• WHAT YOU ARE ASKED TO DO
A single number is required: how many lines of the listing below include the word "camera".

AVAILABLE DATA below:

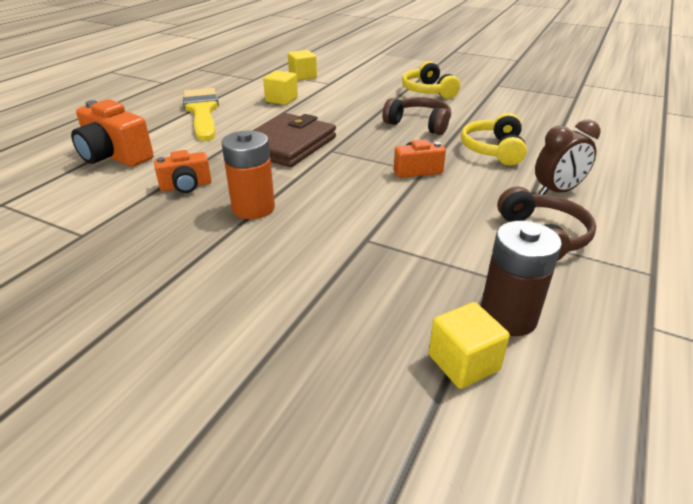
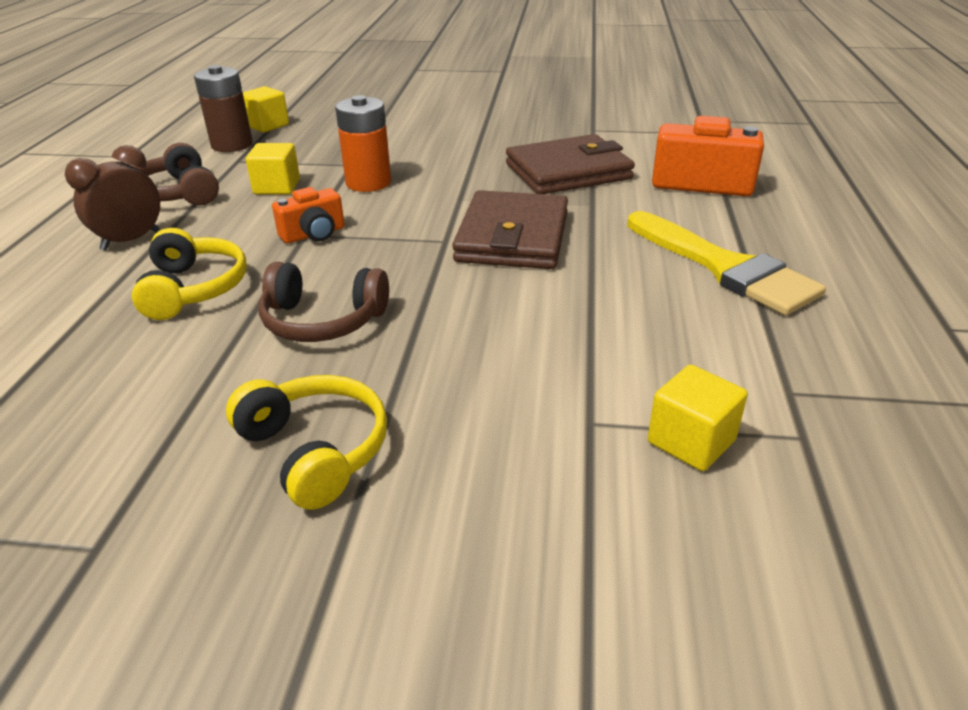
camera: 160 degrees right, 0 degrees up
(186, 186) = (568, 171): orange camera -> brown wallet
(253, 208) = (475, 167): orange battery -> orange battery (368, 183)
(281, 100) = (632, 330): yellow cube -> yellow cube (277, 187)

End of AVAILABLE DATA.

• TASK ANSWER
2